◆ Given entries ◆
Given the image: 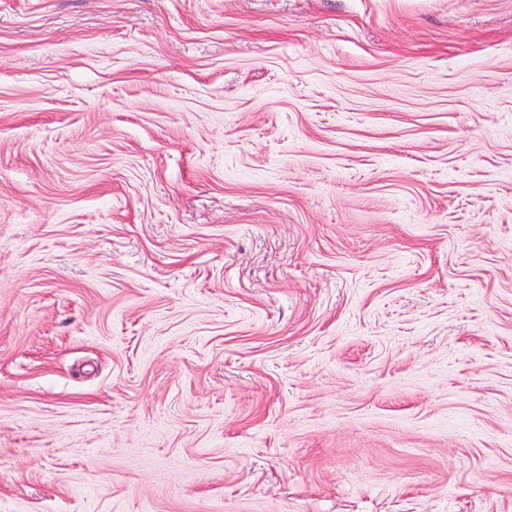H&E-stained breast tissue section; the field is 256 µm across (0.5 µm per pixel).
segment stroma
I'll return each instance as SVG.
<instances>
[{
  "instance_id": "obj_1",
  "label": "stroma",
  "mask_w": 512,
  "mask_h": 512,
  "mask_svg": "<svg viewBox=\"0 0 512 512\" xmlns=\"http://www.w3.org/2000/svg\"><path fill=\"white\" fill-rule=\"evenodd\" d=\"M0 512H512V0H0Z\"/></svg>"
}]
</instances>
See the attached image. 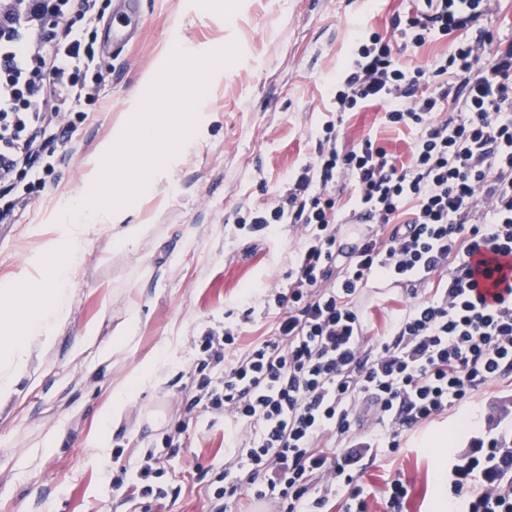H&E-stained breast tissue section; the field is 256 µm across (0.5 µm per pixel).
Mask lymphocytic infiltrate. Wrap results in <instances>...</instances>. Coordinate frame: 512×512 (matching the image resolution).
I'll return each mask as SVG.
<instances>
[{"label": "lymphocytic infiltrate", "mask_w": 512, "mask_h": 512, "mask_svg": "<svg viewBox=\"0 0 512 512\" xmlns=\"http://www.w3.org/2000/svg\"><path fill=\"white\" fill-rule=\"evenodd\" d=\"M495 0H424L394 16L391 37L359 28L337 72L336 119L283 194L238 222L270 234L300 230L288 285L264 288L275 314L267 335L239 347L234 323L198 340L194 406L224 418V466L206 490L209 512L242 501L275 512H406L401 474L381 488L361 477L396 453L404 433L512 378V42L486 21ZM78 15L46 44H20L29 13L0 12V186L25 210L52 165L41 138H71L60 120L83 113L88 78L102 64L88 38L97 0H48ZM449 40L426 64L404 52ZM377 105L382 125L412 131L400 162L375 135L339 142L338 116ZM28 181L16 186L17 170ZM351 186L347 202L338 183ZM362 230L345 244L343 225ZM348 250L347 266L336 254ZM399 279L410 300L371 334L361 296L373 280ZM468 447L448 457V512H512V406L472 425Z\"/></svg>", "instance_id": "f902f5d3"}]
</instances>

◆ What you need to do ◆
Starting at the line that contains "Mask lymphocytic infiltrate.", output each remaining line of the listing, the last line included, exactly as it appears.

◆ Written answer ◆
Mask lymphocytic infiltrate. Wrap results in <instances>...</instances>. Coordinate frame: 512×512 (matching the image resolution).
I'll return each mask as SVG.
<instances>
[{"label": "lymphocytic infiltrate", "mask_w": 512, "mask_h": 512, "mask_svg": "<svg viewBox=\"0 0 512 512\" xmlns=\"http://www.w3.org/2000/svg\"><path fill=\"white\" fill-rule=\"evenodd\" d=\"M495 0H424L394 16L391 37L359 28L337 72L336 119L283 194L238 222L270 234L300 230L288 285L264 288L275 314L267 335L239 347L234 323L198 340L194 406L224 418V466L206 490L209 512L242 501L275 512H406L401 474L381 488L361 477L396 453L404 433L512 378V42L486 21ZM78 15L46 44H20L29 13L0 12V186L25 210L52 165L41 138H71L60 120L83 113L88 78L102 64L88 38L97 0H48ZM449 40L426 64L404 52ZM377 105L382 125L412 131L400 162L375 135L339 142L338 116ZM28 181L16 186L17 170ZM351 186L347 202L338 183ZM362 230L345 244L343 225ZM348 250L347 266L336 254ZM399 279L410 300L371 334L361 296L373 280ZM468 447L448 457V512H512V406L472 425Z\"/></svg>", "instance_id": "f902f5d3"}]
</instances>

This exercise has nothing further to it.